Give back exactly the stretch of data below from the line holding "C1: 2.2uF (plus" through the line holding "U6 pin INH: 0V -> VDD", both ends included, and leave the remaining lines out.

*** DATA EXTRACT Section Begins ***

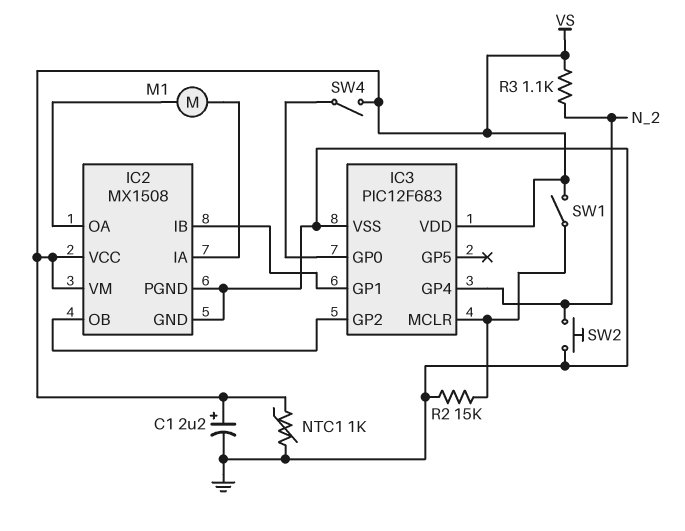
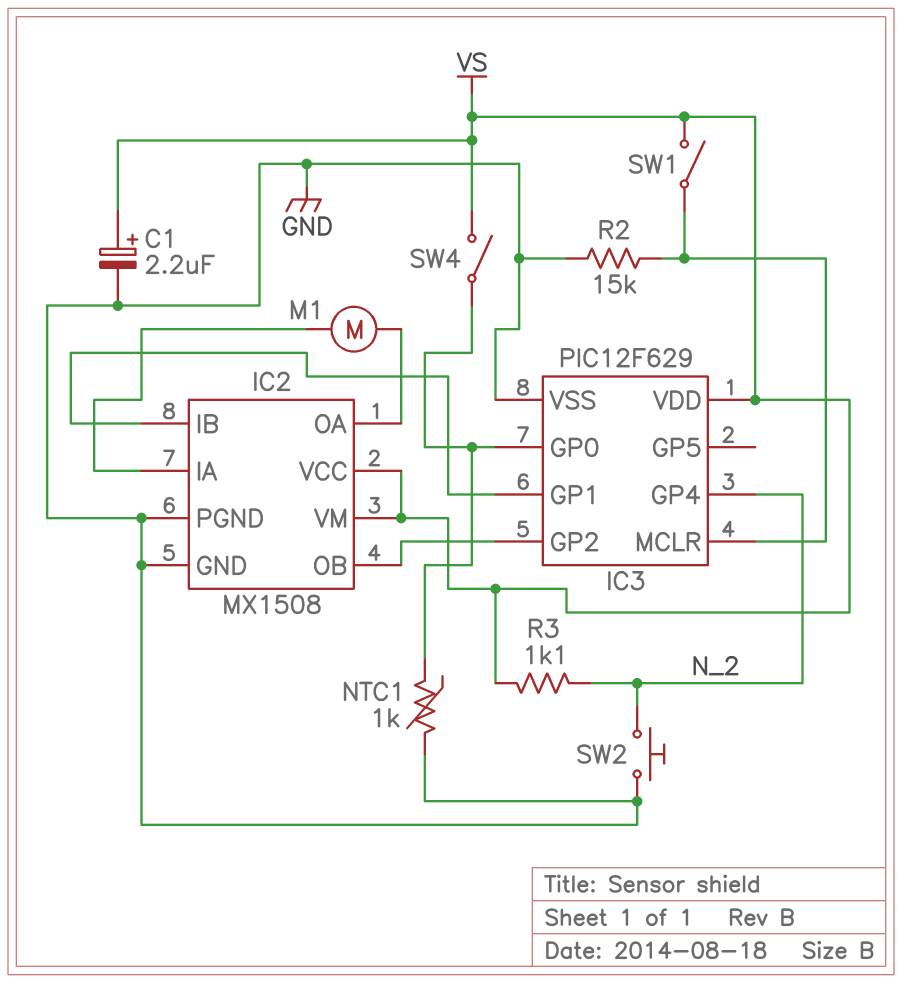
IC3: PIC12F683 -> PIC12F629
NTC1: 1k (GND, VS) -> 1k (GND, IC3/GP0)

*** DATA EXTRACT Section Ends ***
*** DATA EXTRACT Section Begins ***

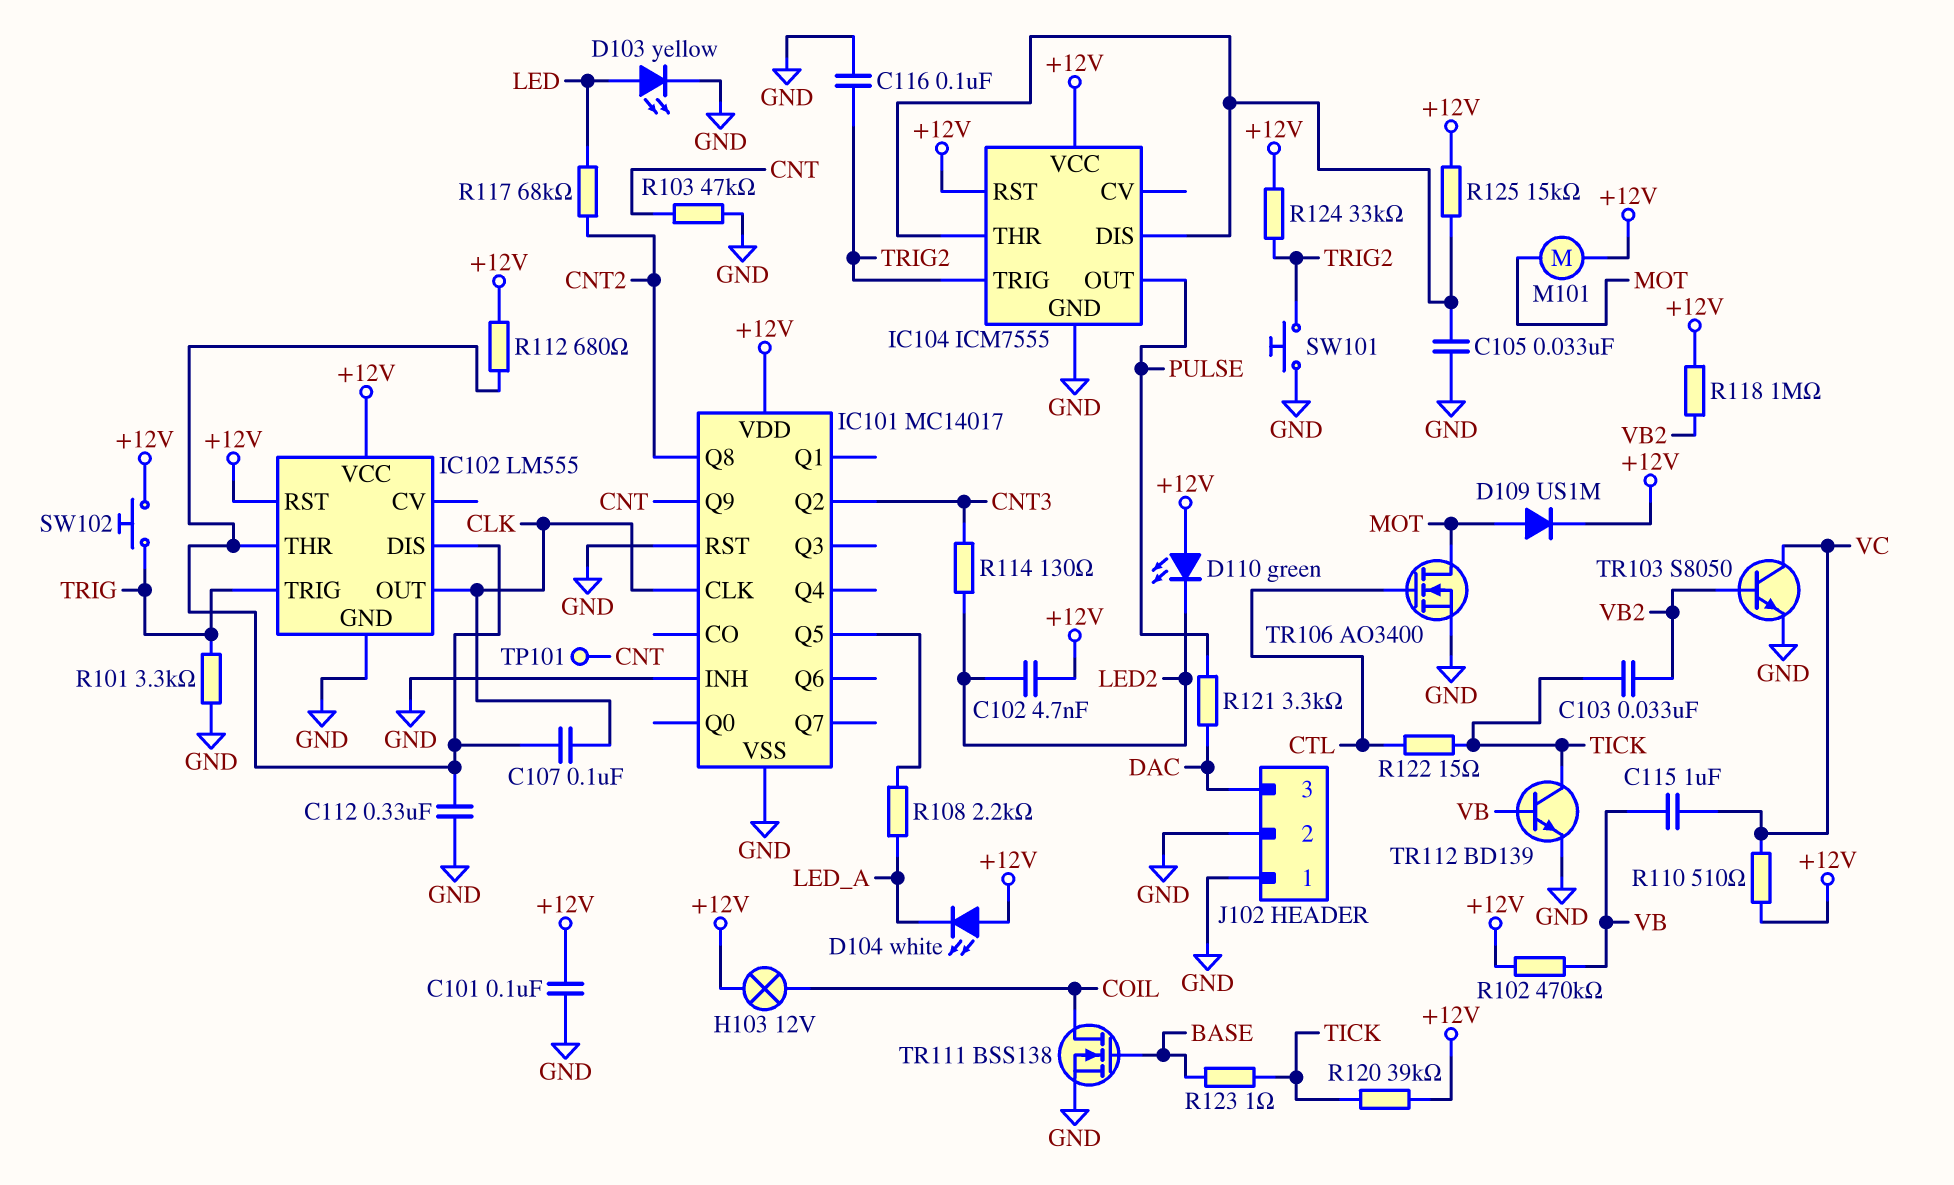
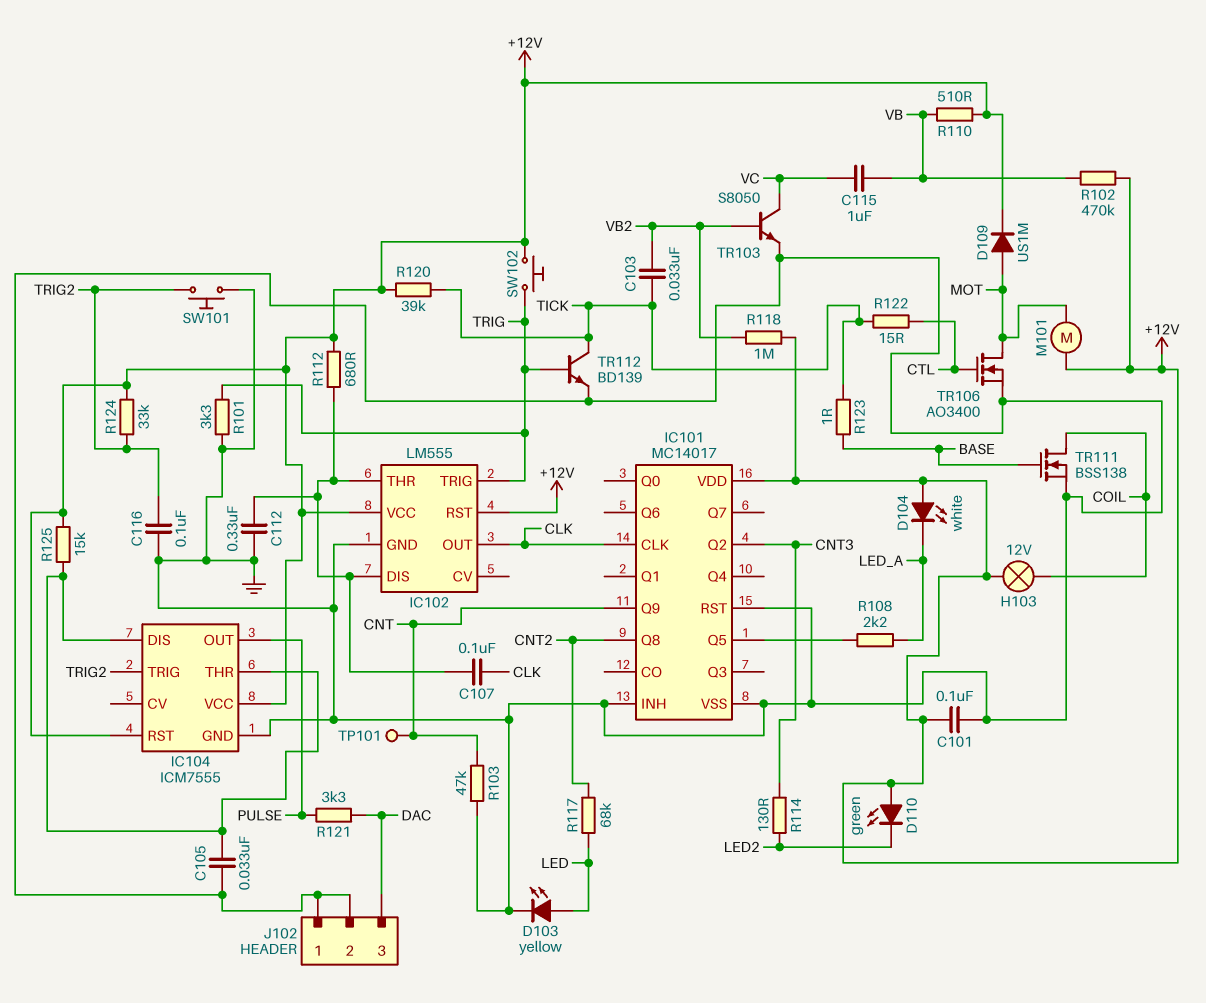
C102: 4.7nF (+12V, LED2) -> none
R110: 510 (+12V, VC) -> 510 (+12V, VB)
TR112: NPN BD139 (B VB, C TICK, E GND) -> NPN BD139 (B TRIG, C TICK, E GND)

*** DATA EXTRACT Section Ends ***
*** DATA EXTRACT Section Begins ***

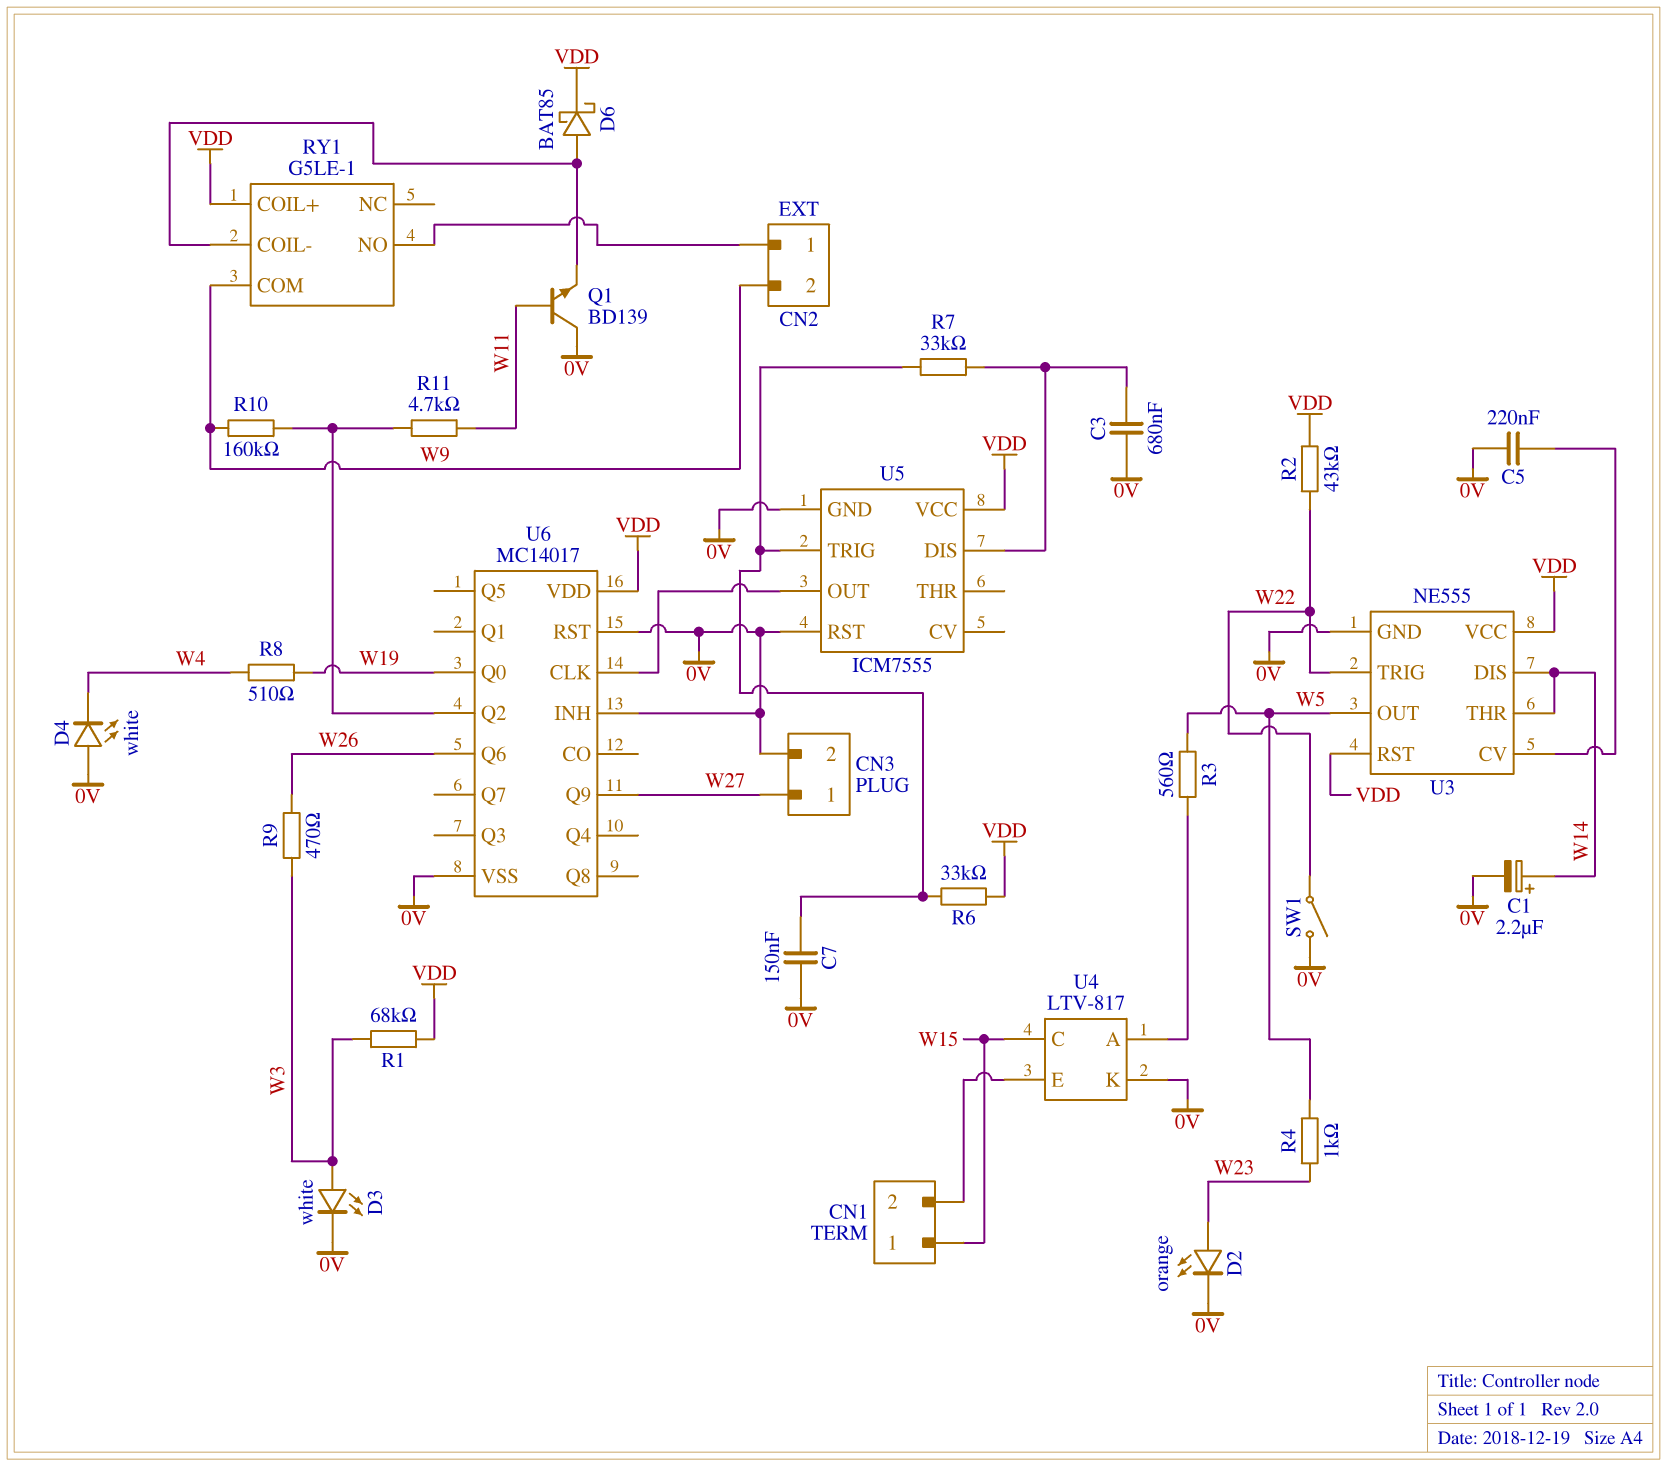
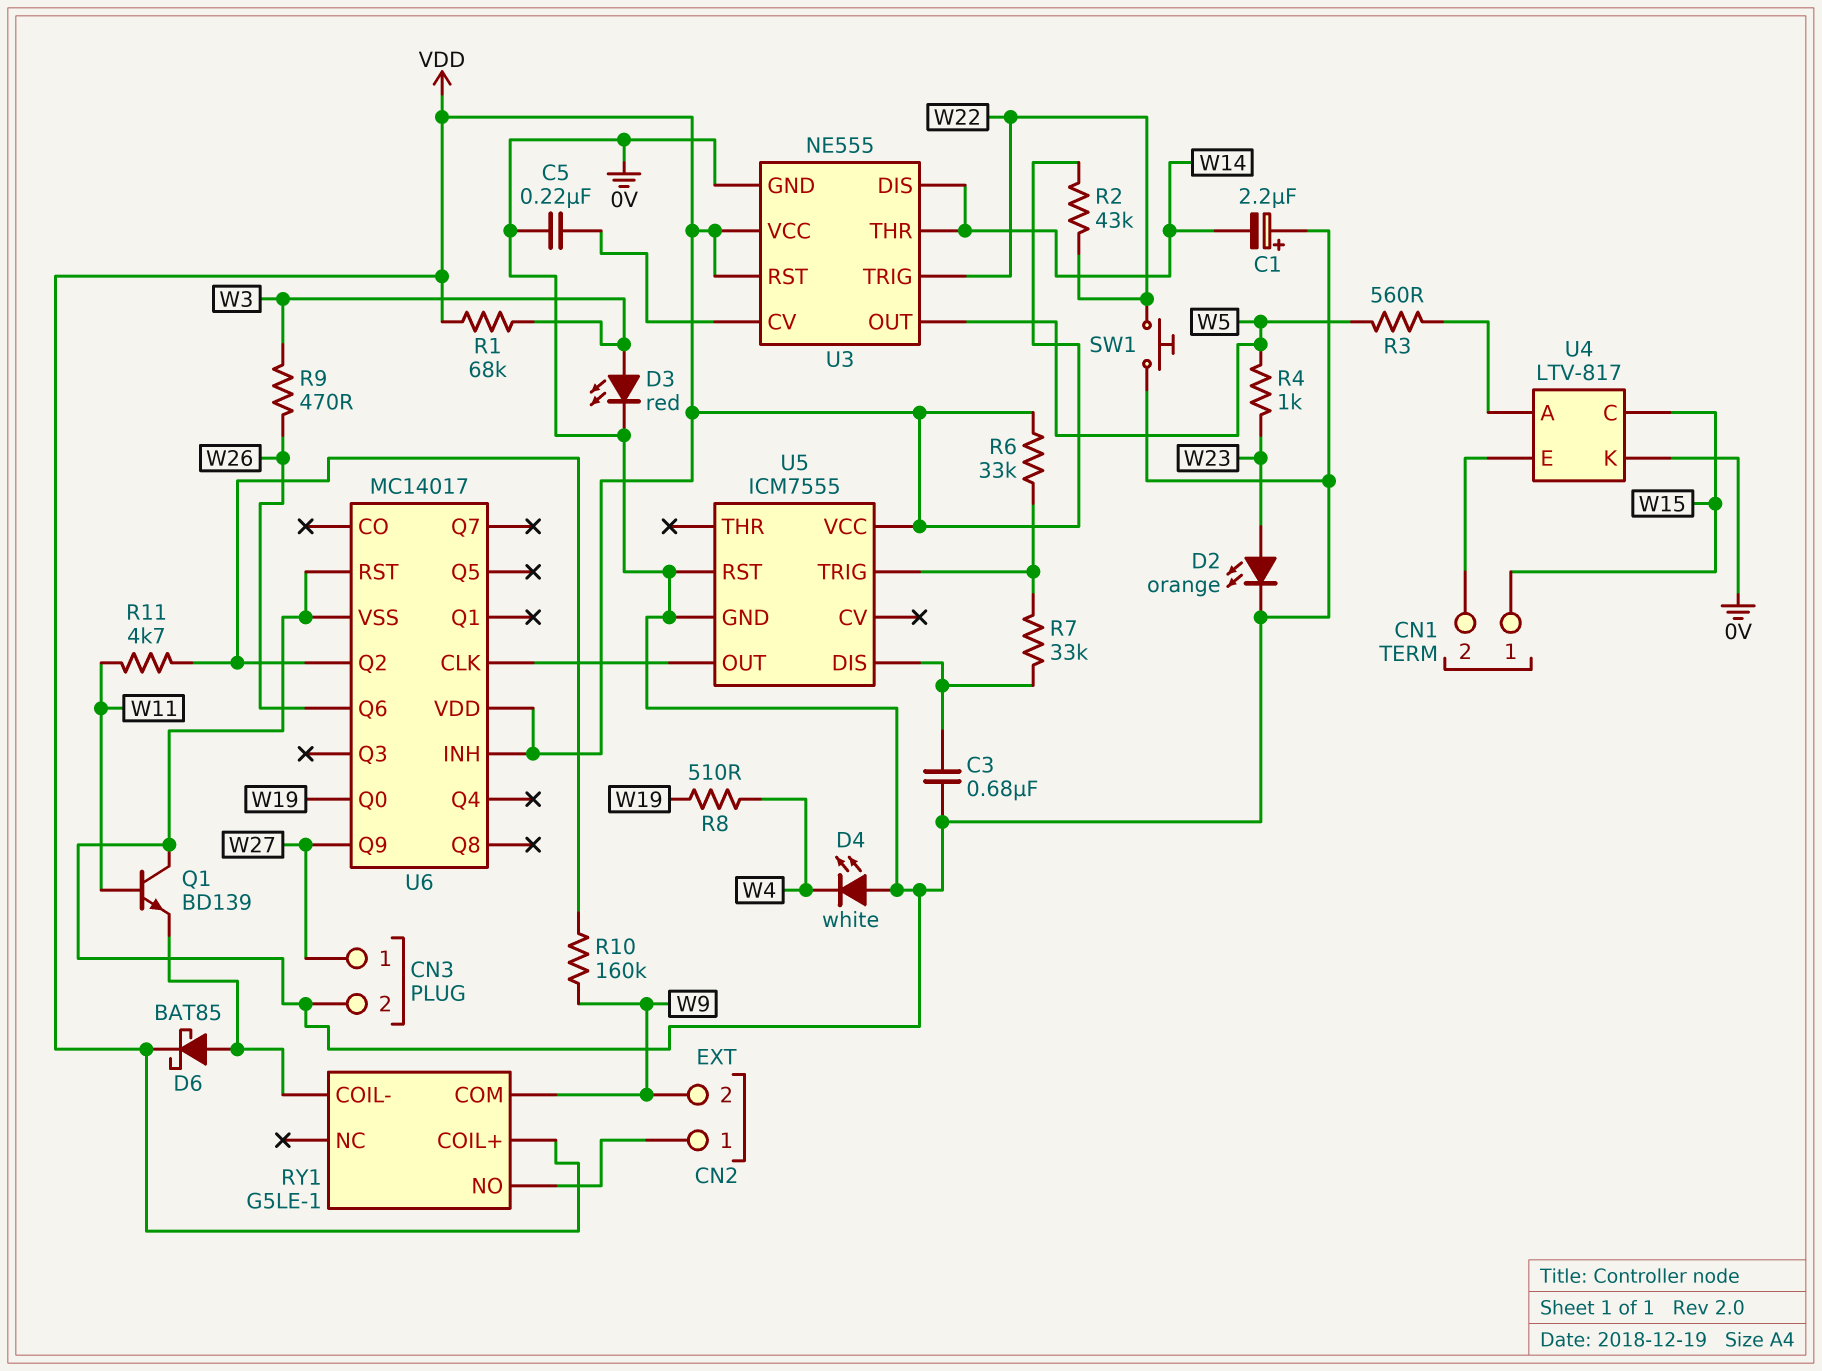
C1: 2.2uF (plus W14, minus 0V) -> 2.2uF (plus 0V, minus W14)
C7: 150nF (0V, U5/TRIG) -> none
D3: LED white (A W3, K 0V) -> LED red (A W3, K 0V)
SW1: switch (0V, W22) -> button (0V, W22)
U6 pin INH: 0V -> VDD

*** DATA EXTRACT Section Ends ***

• EXERCISE ANSWER:
C1: 2.2uF (plus W14, minus 0V) -> 2.2uF (plus 0V, minus W14)
C7: 150nF (0V, U5/TRIG) -> none
D3: LED white (A W3, K 0V) -> LED red (A W3, K 0V)
SW1: switch (0V, W22) -> button (0V, W22)
U6 pin INH: 0V -> VDD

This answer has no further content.